» YOUR INSTRUCTIONS: Exact copy, no pictures: reproduce every record below as it stands.

── EXERCISE MATERIAL ──

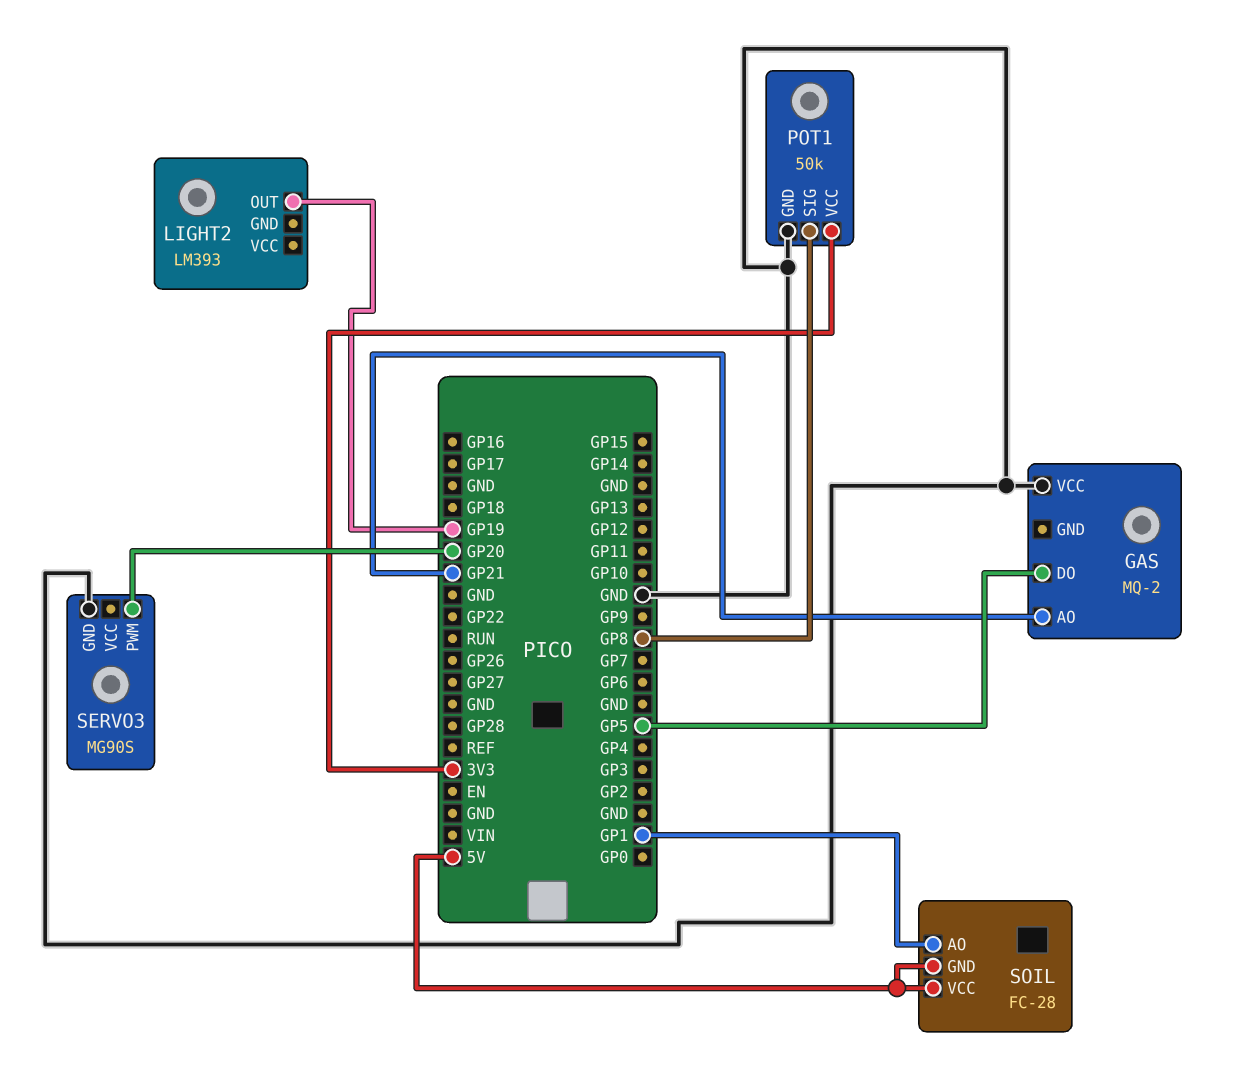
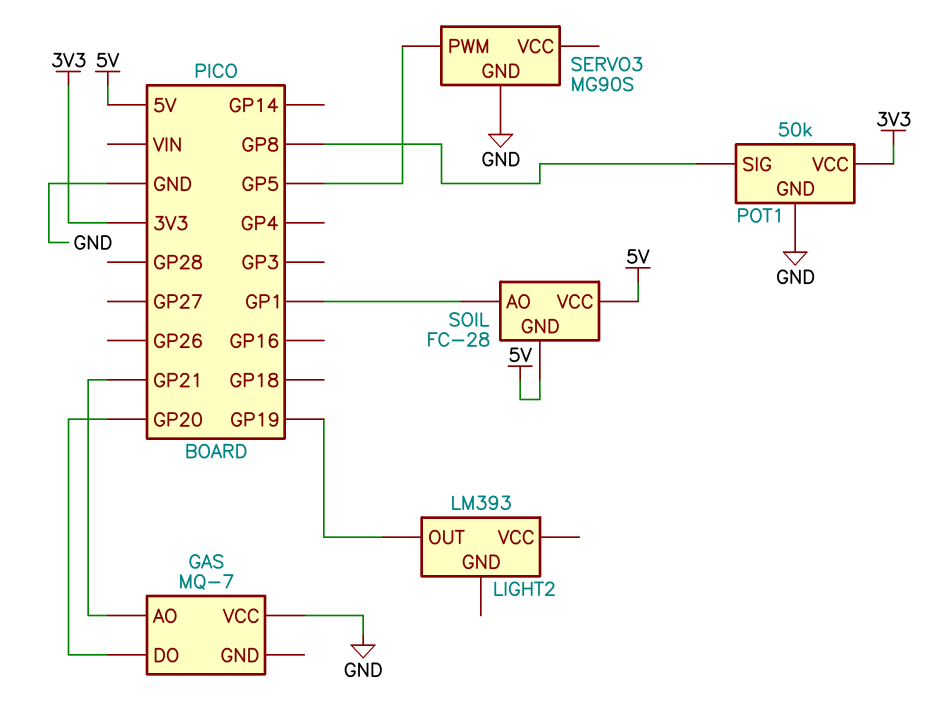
GAS: MQ-2 -> MQ-7
GAS pin DO: GP5 -> GP20
SERVO3 pin PWM: GP20 -> GP5

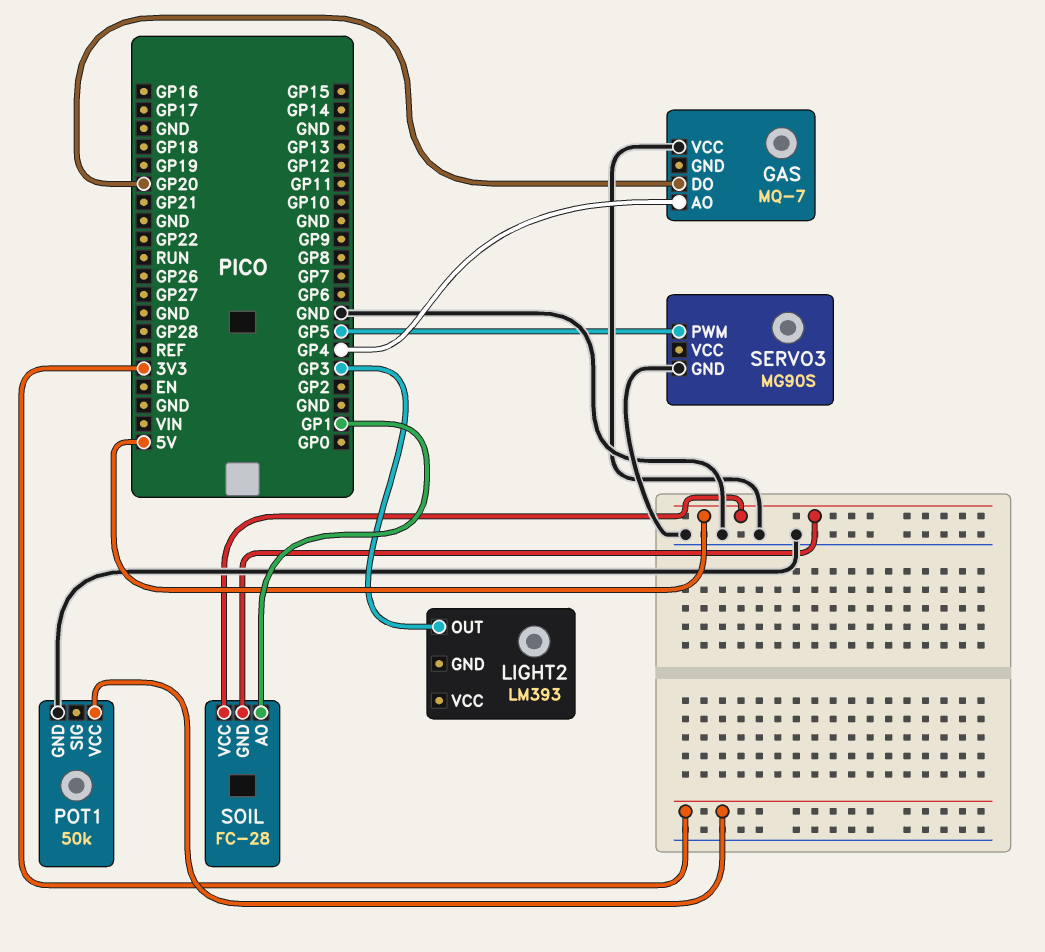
GAS pin AO: GP21 -> GP4
LIGHT2 pin OUT: GP19 -> GP3
POT1 pin SIG: GP8 -> none

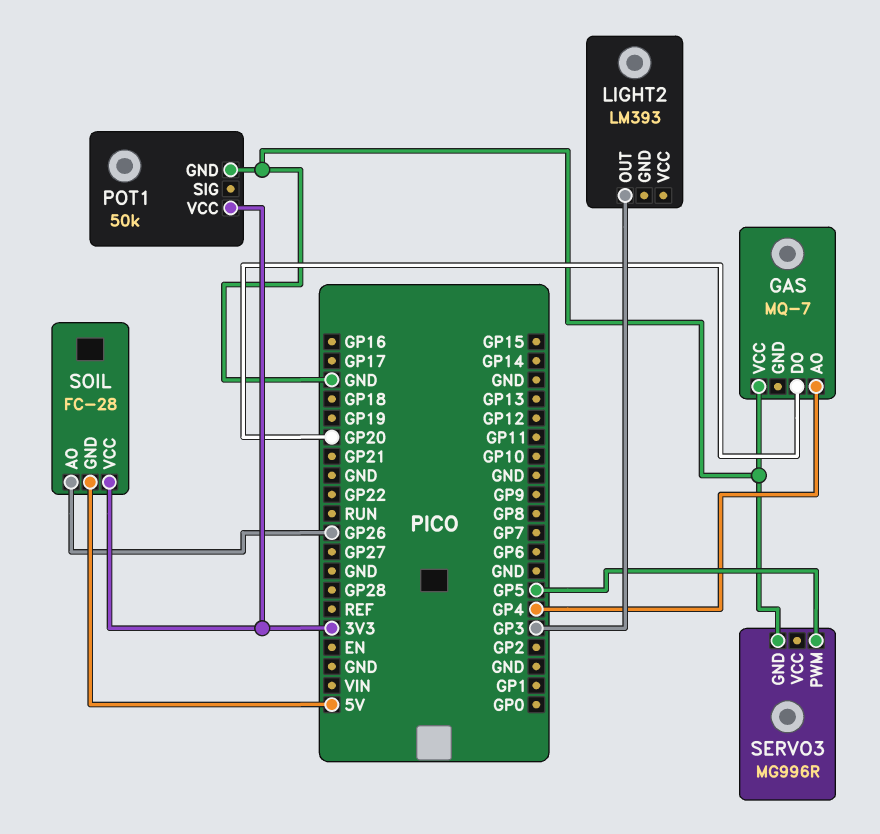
SERVO3: MG90S -> MG996R
SOIL pin AO: GP1 -> GP26
SOIL pin VCC: 5V -> 3V3

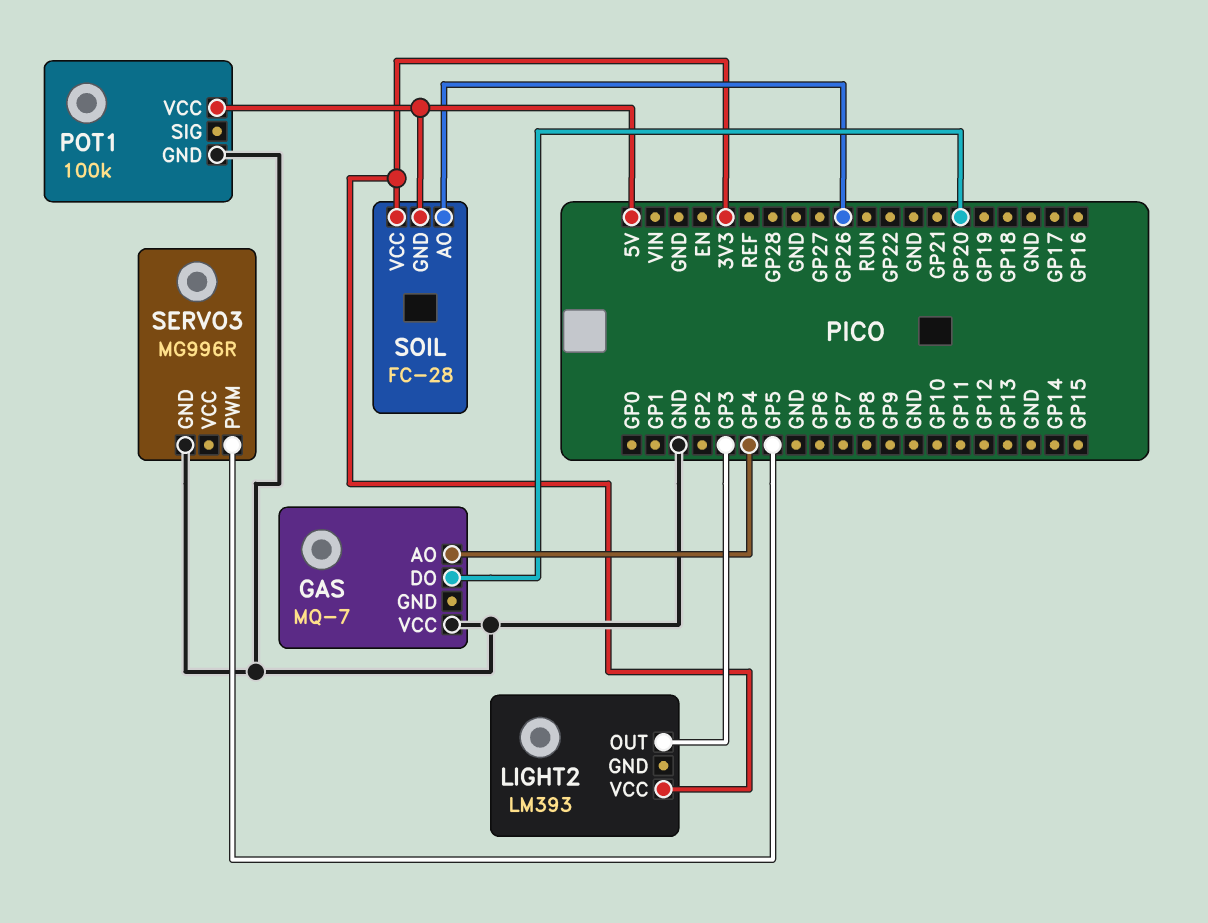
LIGHT2 pin VCC: none -> 3V3
POT1: 50k -> 100k
POT1 pin VCC: 3V3 -> 5V

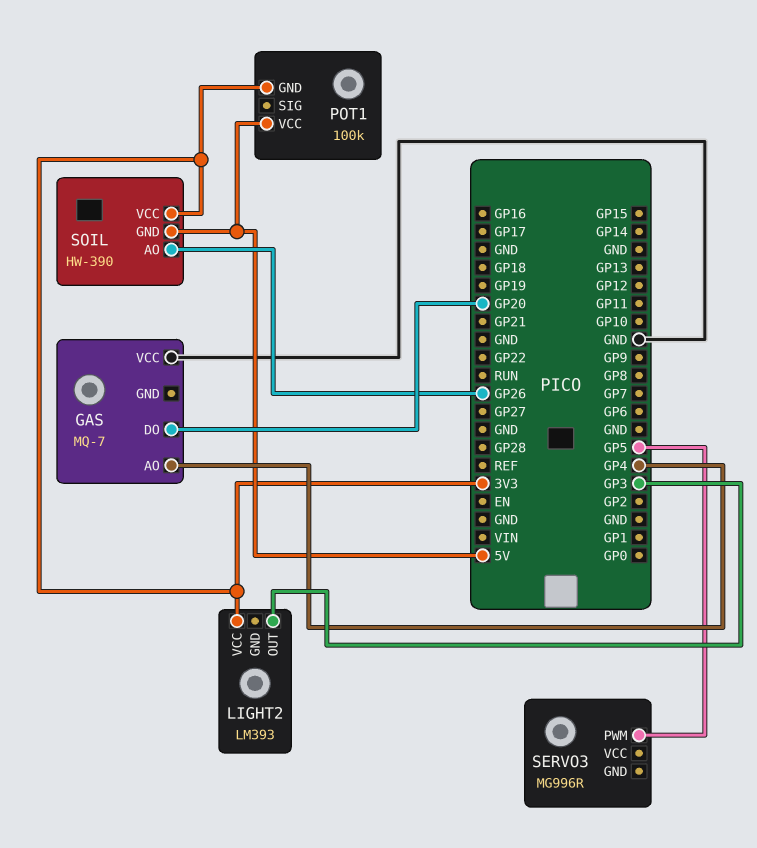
POT1 pin GND: GND -> 3V3
SERVO3 pin GND: GND -> none
SOIL: FC-28 -> HW-390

───

» ANSWER BELOW:
GAS: MQ-2 -> MQ-7
GAS pin DO: GP5 -> GP20
SERVO3 pin PWM: GP20 -> GP5

GAS pin AO: GP21 -> GP4
LIGHT2 pin OUT: GP19 -> GP3
POT1 pin SIG: GP8 -> none

SERVO3: MG90S -> MG996R
SOIL pin AO: GP1 -> GP26
SOIL pin VCC: 5V -> 3V3

LIGHT2 pin VCC: none -> 3V3
POT1: 50k -> 100k
POT1 pin VCC: 3V3 -> 5V

POT1 pin GND: GND -> 3V3
SERVO3 pin GND: GND -> none
SOIL: FC-28 -> HW-390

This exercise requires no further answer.